◆ **Work instructions**: From the line containing "LUX2 pin VCC: none -> 3V3" through the last line of the material, copy every line exactly, both ends inclusive; do not copy pictures.

◆ **Given data**:
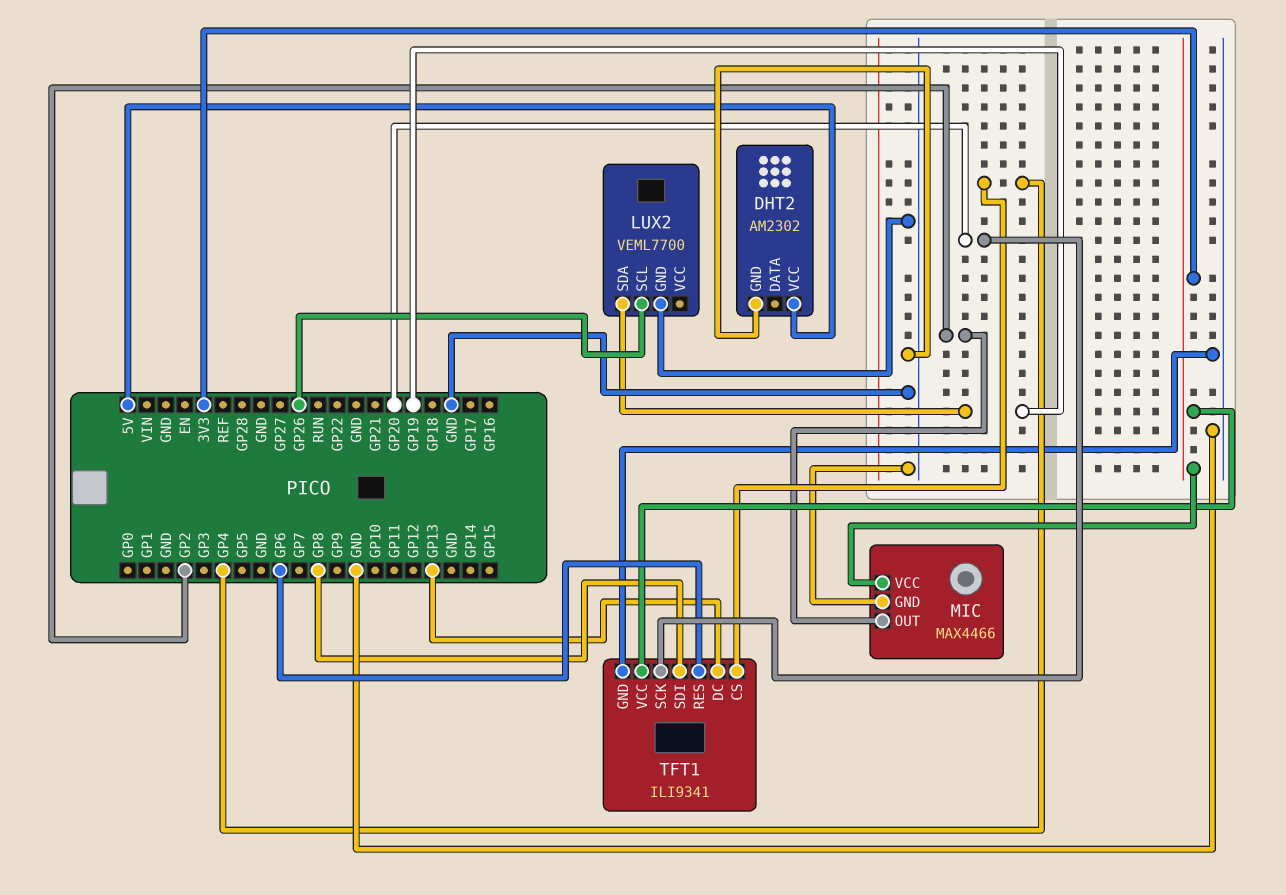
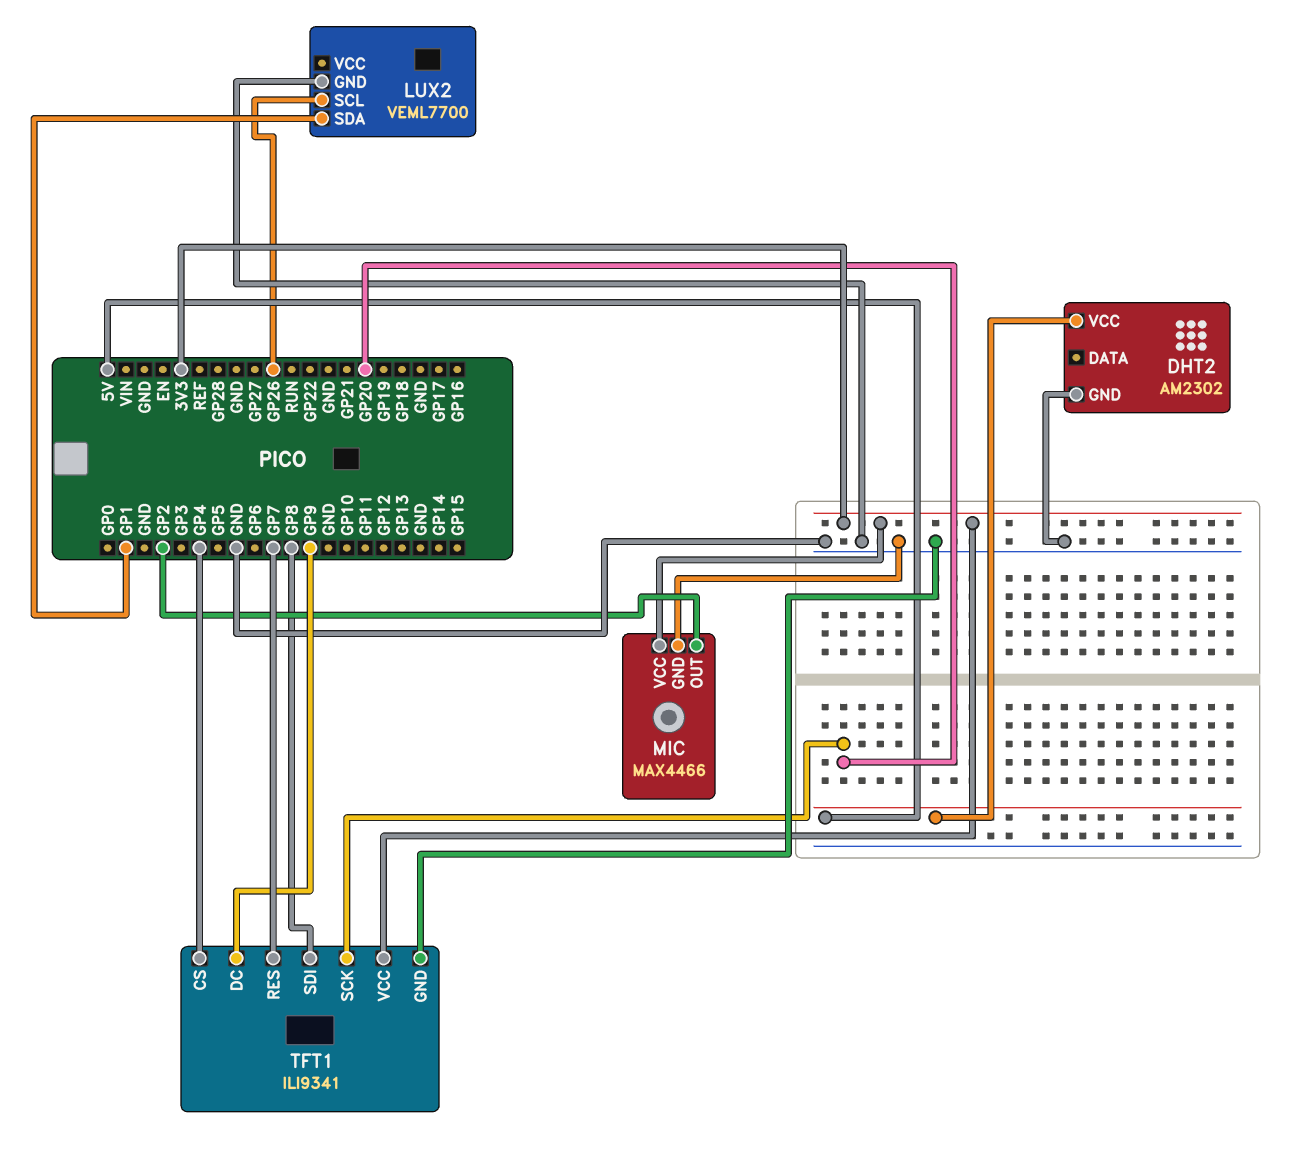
LUX2 pin SDA: GP19 -> GP1
TFT1 pin DC: GP13 -> GP9
TFT1 pin RES: GP6 -> GP7

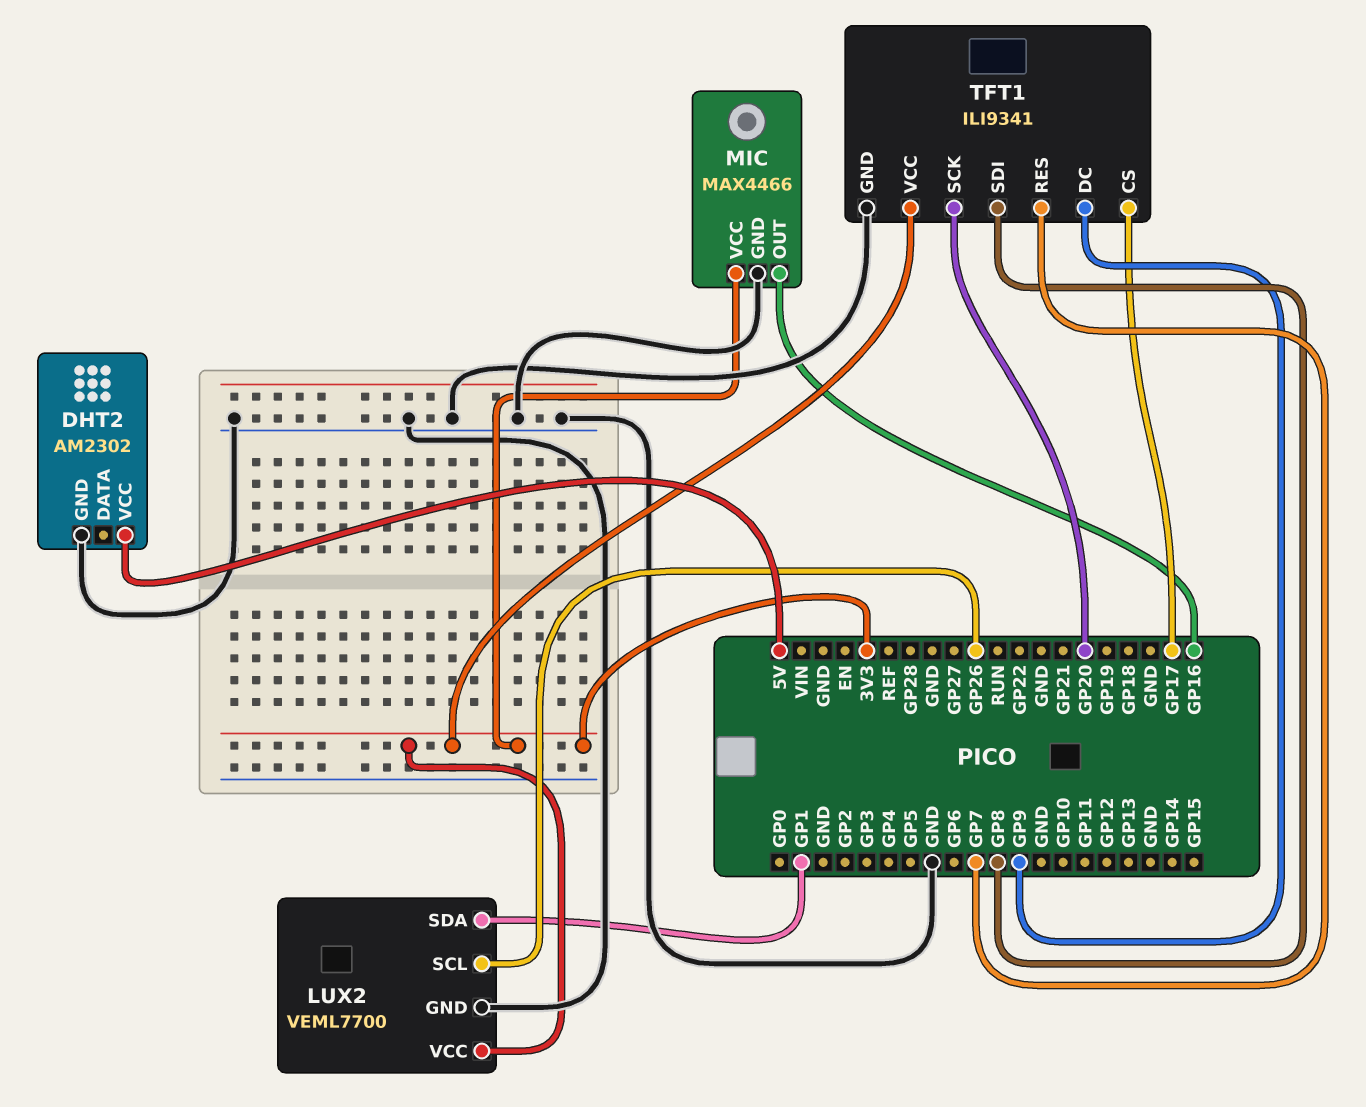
LUX2 pin VCC: none -> 3V3
MIC pin OUT: GP2 -> GP16
TFT1 pin CS: GP4 -> GP17

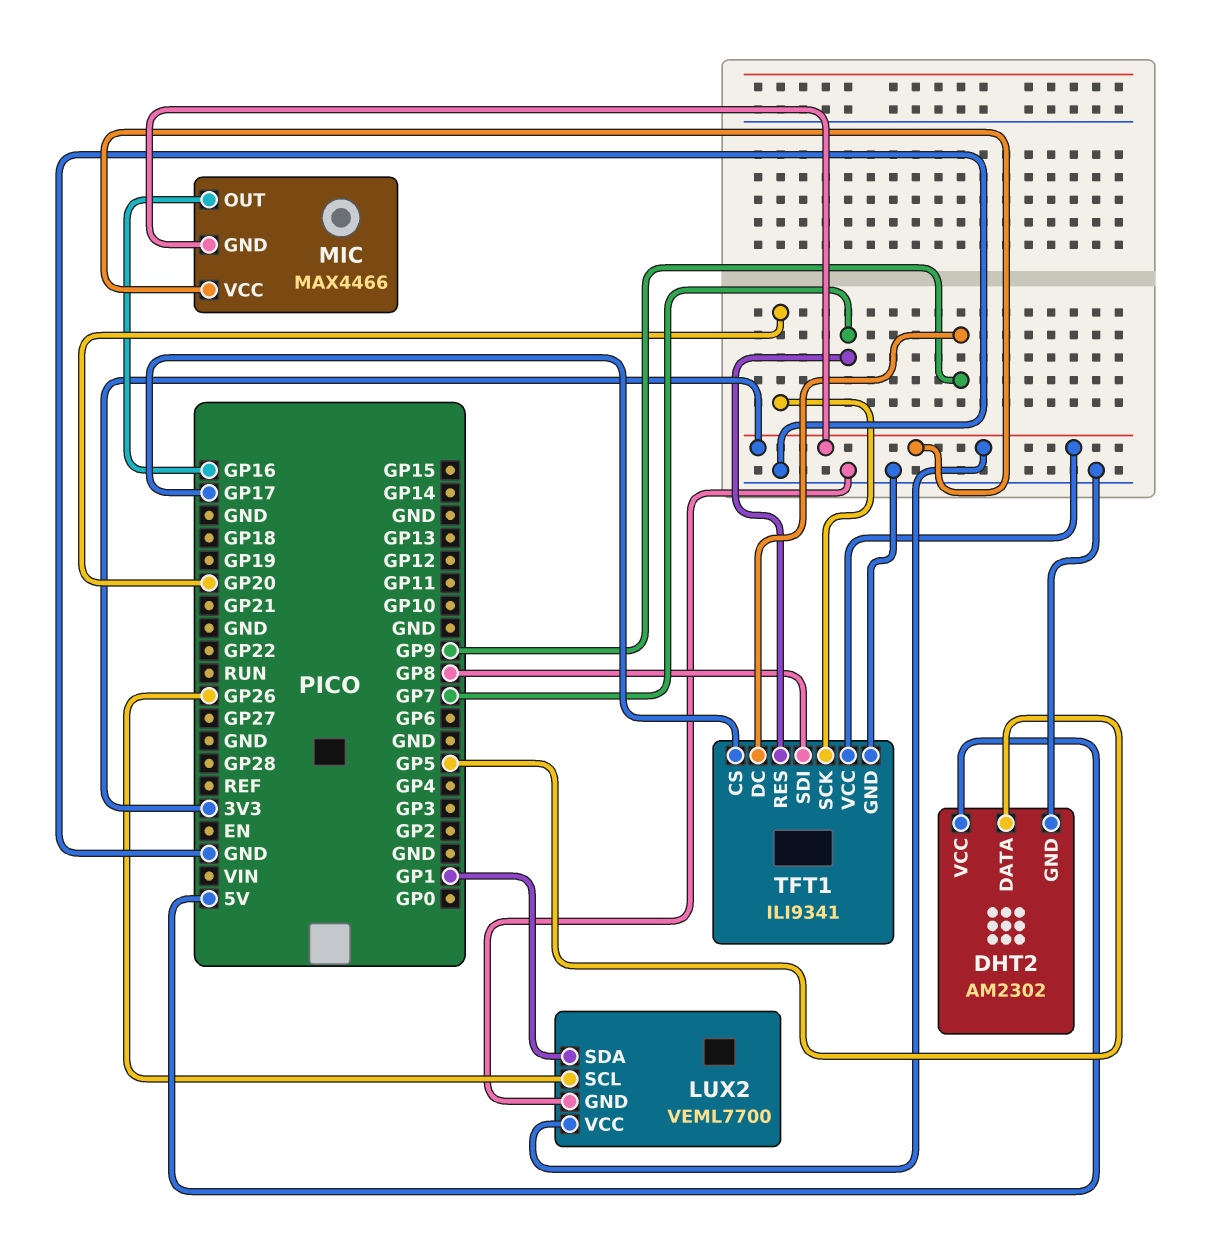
DHT2 pin DATA: none -> GP5
MIC pin GND: GND -> 3V3

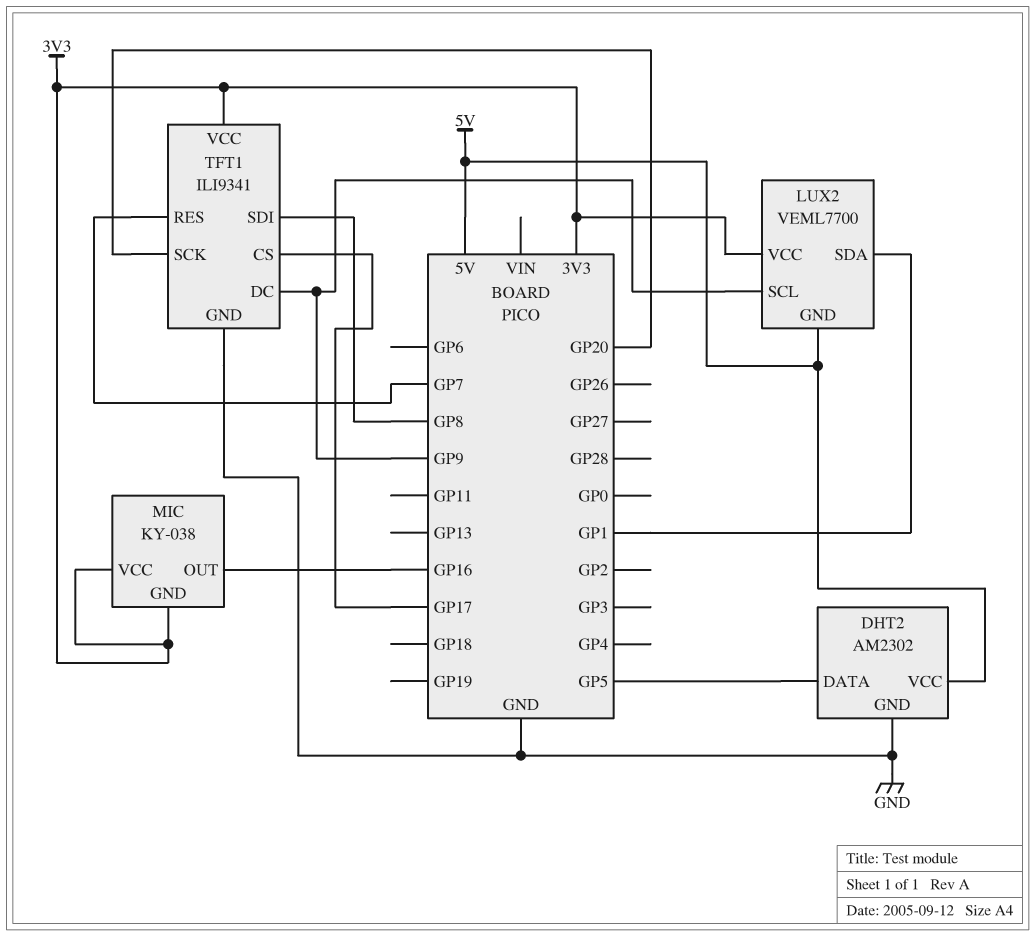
LUX2 pin GND: GND -> 5V
LUX2 pin SCL: GP26 -> GP9
MIC: MAX4466 -> KY-038

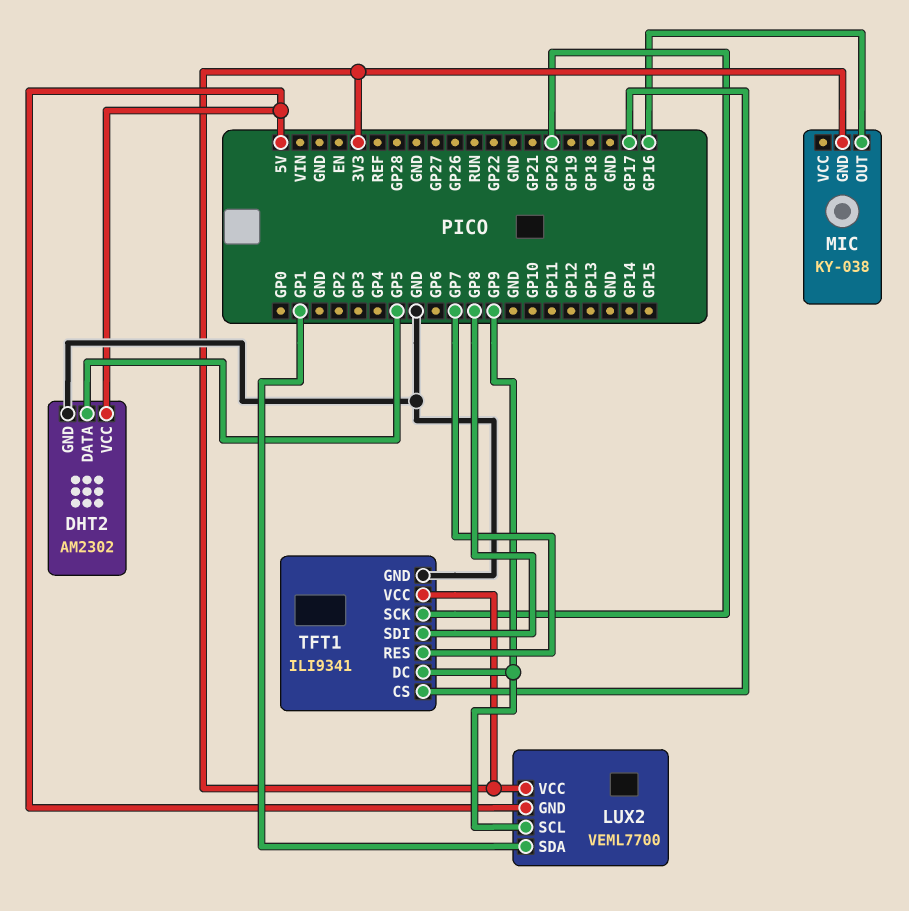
MIC pin VCC: 3V3 -> none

◆ **Response to this task**:
LUX2 pin VCC: none -> 3V3
MIC pin OUT: GP2 -> GP16
TFT1 pin CS: GP4 -> GP17

DHT2 pin DATA: none -> GP5
MIC pin GND: GND -> 3V3

LUX2 pin GND: GND -> 5V
LUX2 pin SCL: GP26 -> GP9
MIC: MAX4466 -> KY-038

MIC pin VCC: 3V3 -> none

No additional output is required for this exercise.